__ACTIVITY__. Begin at the line containing "building: [331,104,388,163] -> none" in the entries below and end at the line containing "building: [81,82,106,111] ->"; transcribe that range exactly and nothing outside it.

__RECORDED INFORMATION__.
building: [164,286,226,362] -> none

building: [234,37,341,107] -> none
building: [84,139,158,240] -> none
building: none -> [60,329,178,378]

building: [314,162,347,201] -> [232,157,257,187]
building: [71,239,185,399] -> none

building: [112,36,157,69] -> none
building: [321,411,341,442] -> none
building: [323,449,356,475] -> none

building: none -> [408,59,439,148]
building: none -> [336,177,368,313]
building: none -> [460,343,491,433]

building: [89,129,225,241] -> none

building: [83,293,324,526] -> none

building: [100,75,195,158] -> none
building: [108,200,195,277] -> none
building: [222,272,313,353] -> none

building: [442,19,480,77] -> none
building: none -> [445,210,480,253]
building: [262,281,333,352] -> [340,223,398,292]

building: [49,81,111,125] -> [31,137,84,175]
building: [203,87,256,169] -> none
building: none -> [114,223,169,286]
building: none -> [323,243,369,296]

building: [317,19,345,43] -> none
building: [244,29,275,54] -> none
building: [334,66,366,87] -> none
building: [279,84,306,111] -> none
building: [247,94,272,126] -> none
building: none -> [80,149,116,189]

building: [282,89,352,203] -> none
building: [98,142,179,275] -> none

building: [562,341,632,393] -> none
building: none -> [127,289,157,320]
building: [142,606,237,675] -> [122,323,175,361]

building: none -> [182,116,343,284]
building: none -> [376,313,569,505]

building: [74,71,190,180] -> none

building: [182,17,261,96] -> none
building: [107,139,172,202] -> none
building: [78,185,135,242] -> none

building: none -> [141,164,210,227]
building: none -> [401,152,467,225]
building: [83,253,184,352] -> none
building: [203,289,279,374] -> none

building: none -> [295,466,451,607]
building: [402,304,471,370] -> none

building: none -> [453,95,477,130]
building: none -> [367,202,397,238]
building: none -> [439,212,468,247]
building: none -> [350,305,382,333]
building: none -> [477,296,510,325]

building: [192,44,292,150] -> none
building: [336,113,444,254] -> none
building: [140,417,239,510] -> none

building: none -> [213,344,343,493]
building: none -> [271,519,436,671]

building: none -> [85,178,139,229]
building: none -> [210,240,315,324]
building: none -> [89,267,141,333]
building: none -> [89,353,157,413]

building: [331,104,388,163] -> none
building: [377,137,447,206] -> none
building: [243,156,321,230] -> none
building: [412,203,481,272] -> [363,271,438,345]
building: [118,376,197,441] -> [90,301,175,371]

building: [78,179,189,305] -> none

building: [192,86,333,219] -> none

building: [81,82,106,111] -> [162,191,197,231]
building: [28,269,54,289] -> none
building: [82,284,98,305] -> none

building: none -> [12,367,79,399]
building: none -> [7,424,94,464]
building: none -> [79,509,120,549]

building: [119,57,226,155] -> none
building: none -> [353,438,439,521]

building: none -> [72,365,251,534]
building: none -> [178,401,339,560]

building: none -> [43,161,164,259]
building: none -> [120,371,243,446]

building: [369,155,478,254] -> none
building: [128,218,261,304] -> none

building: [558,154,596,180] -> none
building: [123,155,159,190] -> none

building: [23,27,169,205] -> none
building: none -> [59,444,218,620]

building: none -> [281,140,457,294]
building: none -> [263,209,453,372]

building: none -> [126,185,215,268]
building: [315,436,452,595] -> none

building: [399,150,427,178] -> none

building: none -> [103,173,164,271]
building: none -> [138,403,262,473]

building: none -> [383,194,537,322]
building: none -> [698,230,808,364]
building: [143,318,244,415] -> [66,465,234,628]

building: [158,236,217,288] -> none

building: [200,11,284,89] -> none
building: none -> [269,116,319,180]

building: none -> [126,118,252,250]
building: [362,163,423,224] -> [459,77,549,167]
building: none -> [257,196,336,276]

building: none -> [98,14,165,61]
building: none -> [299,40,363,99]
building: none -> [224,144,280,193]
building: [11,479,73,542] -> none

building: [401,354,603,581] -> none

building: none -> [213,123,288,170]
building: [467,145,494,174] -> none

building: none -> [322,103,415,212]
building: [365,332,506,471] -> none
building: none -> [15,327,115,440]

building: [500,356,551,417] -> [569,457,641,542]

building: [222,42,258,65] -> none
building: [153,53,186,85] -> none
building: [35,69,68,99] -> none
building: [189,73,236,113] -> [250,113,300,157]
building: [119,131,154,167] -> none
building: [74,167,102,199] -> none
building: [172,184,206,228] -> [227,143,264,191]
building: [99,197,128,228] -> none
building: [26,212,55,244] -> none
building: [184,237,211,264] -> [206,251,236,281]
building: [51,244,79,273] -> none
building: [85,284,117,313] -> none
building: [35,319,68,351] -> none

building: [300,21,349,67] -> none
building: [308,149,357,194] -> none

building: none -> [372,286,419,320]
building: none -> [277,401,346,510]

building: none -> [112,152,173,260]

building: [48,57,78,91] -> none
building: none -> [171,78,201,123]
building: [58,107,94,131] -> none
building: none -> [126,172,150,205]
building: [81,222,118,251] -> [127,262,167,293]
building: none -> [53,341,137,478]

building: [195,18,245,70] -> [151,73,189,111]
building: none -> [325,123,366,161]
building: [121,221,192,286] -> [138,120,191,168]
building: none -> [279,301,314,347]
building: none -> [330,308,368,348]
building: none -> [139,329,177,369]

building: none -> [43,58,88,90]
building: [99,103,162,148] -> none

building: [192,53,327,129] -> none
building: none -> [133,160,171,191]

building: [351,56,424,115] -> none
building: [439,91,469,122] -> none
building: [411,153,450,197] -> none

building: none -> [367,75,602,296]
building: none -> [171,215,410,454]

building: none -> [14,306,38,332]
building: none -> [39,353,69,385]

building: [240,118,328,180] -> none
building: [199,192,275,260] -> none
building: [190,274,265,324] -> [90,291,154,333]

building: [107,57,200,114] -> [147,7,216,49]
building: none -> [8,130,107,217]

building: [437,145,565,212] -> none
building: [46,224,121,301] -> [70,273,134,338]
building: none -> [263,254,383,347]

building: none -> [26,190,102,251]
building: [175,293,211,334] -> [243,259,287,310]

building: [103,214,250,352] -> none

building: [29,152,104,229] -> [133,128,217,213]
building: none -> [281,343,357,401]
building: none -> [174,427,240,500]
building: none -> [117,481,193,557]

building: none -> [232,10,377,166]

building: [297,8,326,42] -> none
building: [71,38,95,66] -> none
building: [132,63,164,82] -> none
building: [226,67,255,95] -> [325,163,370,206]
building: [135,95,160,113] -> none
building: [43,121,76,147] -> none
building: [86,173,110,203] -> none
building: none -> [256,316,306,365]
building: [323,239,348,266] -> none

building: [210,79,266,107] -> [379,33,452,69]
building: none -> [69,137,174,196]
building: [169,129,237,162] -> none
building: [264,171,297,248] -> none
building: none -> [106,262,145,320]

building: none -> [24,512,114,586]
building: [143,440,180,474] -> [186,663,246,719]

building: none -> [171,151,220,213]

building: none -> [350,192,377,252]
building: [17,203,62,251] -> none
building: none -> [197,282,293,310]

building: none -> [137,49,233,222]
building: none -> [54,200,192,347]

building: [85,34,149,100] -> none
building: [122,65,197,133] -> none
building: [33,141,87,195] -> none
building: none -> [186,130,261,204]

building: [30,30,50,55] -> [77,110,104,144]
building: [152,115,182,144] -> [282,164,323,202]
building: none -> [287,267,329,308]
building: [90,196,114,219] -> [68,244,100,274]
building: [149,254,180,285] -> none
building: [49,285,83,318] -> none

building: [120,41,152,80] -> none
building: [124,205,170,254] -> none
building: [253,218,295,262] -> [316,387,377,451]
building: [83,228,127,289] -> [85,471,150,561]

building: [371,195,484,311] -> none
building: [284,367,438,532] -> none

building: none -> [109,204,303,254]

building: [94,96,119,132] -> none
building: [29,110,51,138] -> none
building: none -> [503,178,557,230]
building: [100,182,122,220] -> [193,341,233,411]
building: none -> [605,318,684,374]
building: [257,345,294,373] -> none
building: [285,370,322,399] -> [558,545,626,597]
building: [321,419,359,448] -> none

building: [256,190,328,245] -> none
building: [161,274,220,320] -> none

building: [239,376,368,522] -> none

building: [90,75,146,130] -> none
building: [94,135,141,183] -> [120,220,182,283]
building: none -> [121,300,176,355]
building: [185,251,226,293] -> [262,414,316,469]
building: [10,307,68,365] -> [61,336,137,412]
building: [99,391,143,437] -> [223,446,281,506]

__EXPECTED ANSWER__.
building: [331,104,388,163] -> none
building: [377,137,447,206] -> none
building: [243,156,321,230] -> none
building: [412,203,481,272] -> [363,271,438,345]
building: [118,376,197,441] -> [90,301,175,371]

building: [78,179,189,305] -> none

building: [192,86,333,219] -> none

building: [81,82,106,111] -> [162,191,197,231]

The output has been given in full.